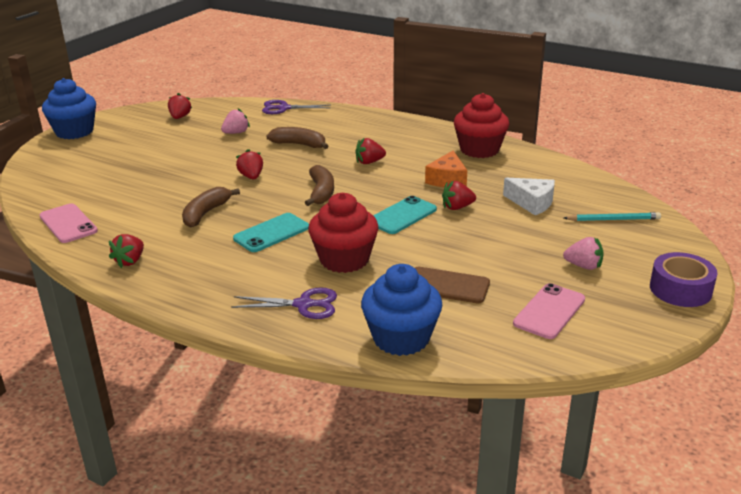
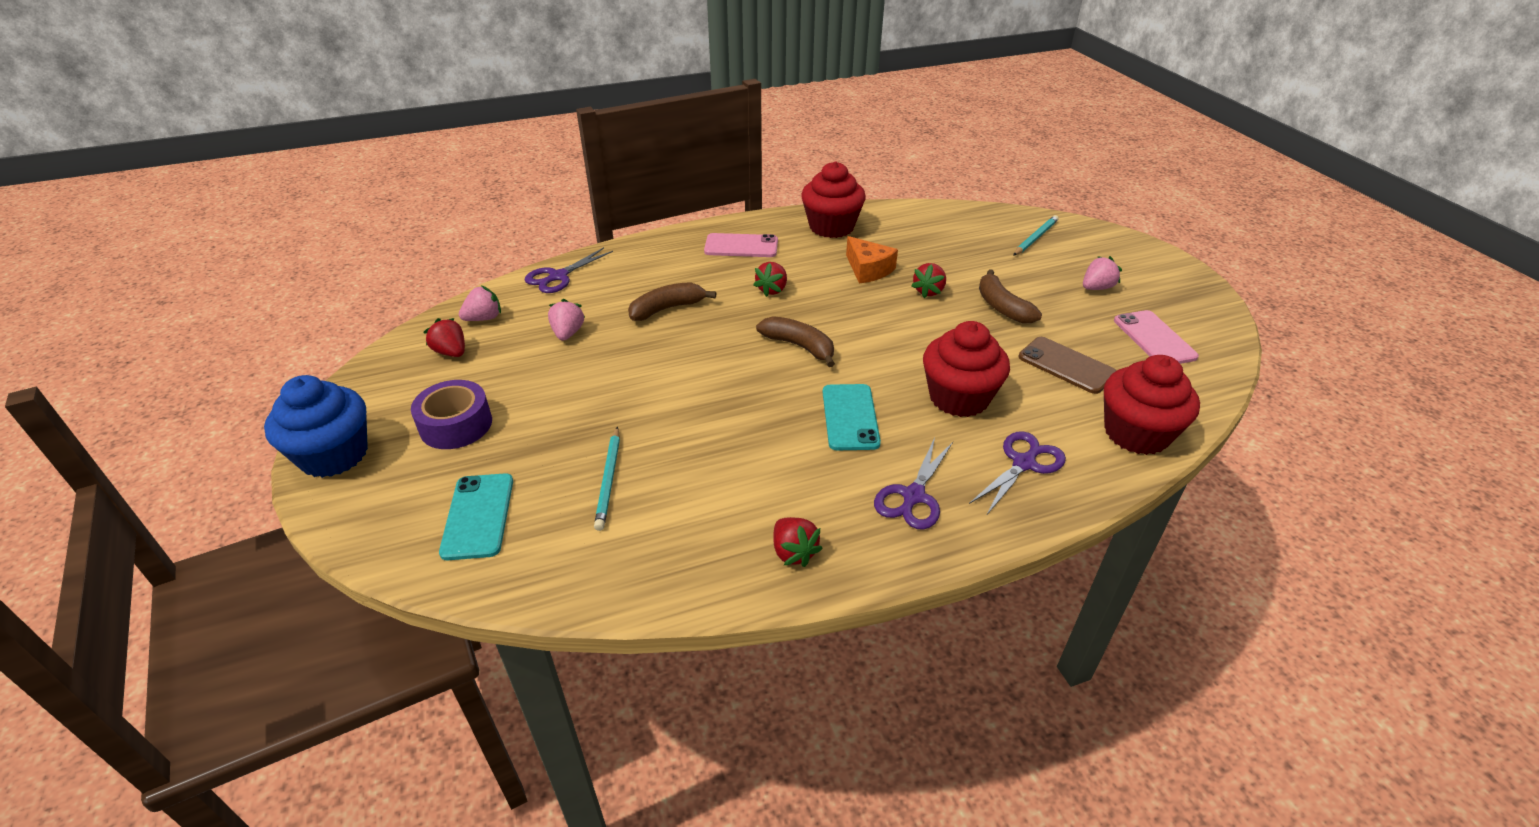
camera: 50 degrees left, 10 degrees up
(68, 224) = (621, 570): pink phone -> pink phone (741, 246)
(130, 193) = (609, 480): none -> turquoise pencil
(206, 213) = (745, 442): brown banana -> brown banana (1002, 307)
(218, 110) = (484, 318): none -> pink strawberry
(221, 278) = (913, 496): none -> purple scissors
(251, 177) = (698, 372): red strawberry -> none
(401, 338) = (1136, 433): blue cupcake -> red cupcake
(402, 215) = (909, 325): turquoise phone -> turquoise phone (478, 516)
(447, 286) = (1066, 365): brown phone -> brown phone turned 75 degrees clockwise
(532, 203) = (965, 255): white cheese -> none
(680, 289) = (1170, 269): purple tape -> purple tape (456, 425)

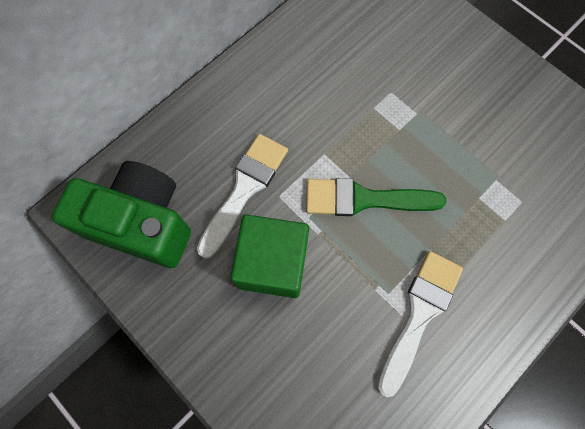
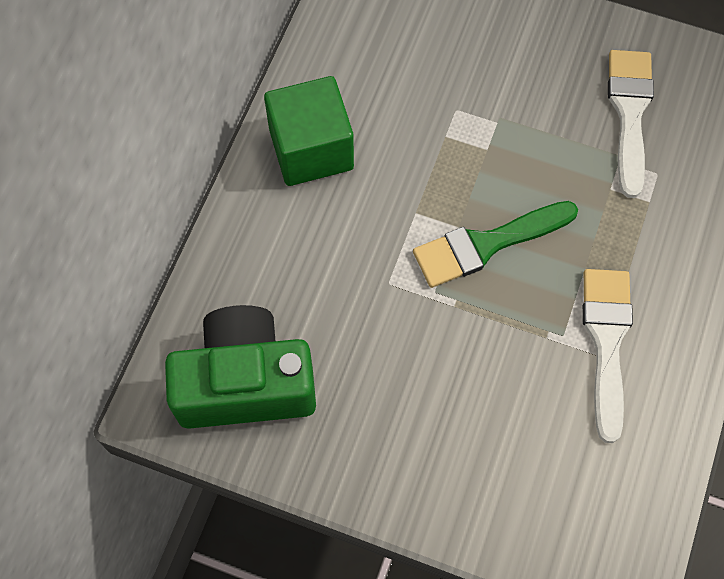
camera: 25 degrees left, 5 degrees down
(244, 189) = (345, 292): white brush -> white brush (629, 113)
(273, 263) = (421, 360): green cube -> green cube (311, 149)

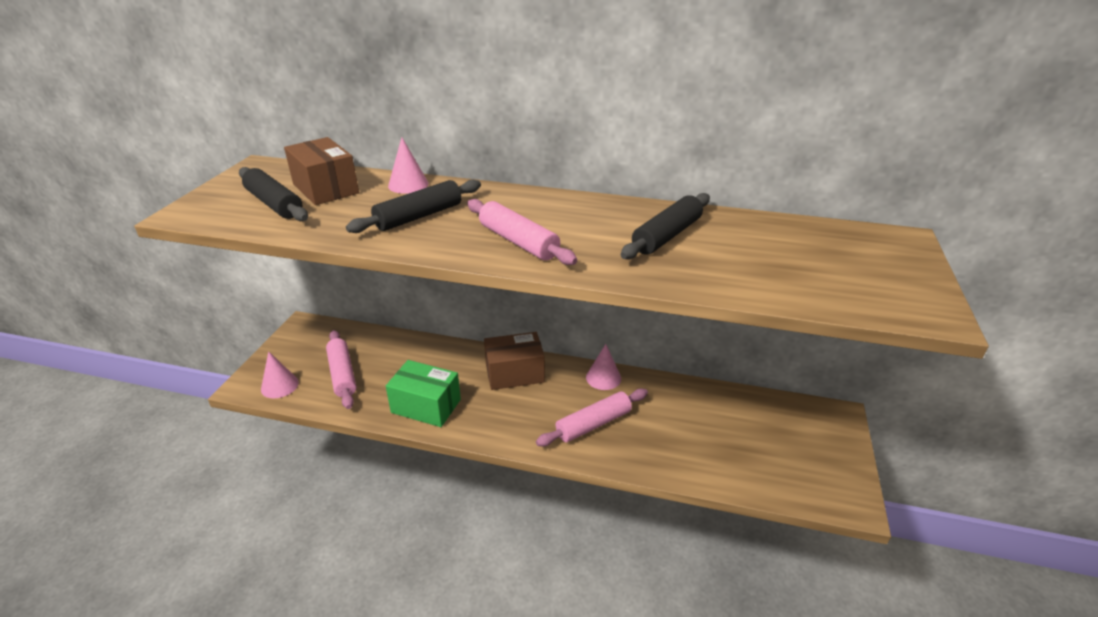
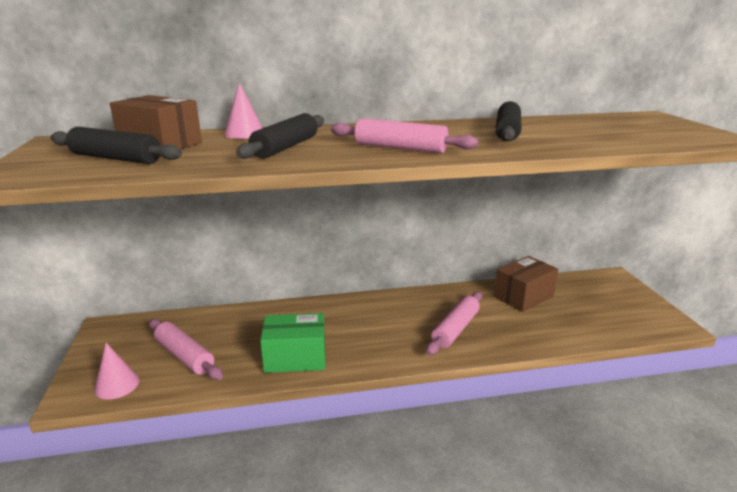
camera: 25 degrees left, 10 degrees down
(514, 373) = (357, 312): brown box -> brown box (523, 296)
(603, 378) = (433, 296): pink cone -> none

----------------

• **Task requirements**: Wherever a line above contains the string "phone", count it; then give the total alone.

• **Exercise answer**: 3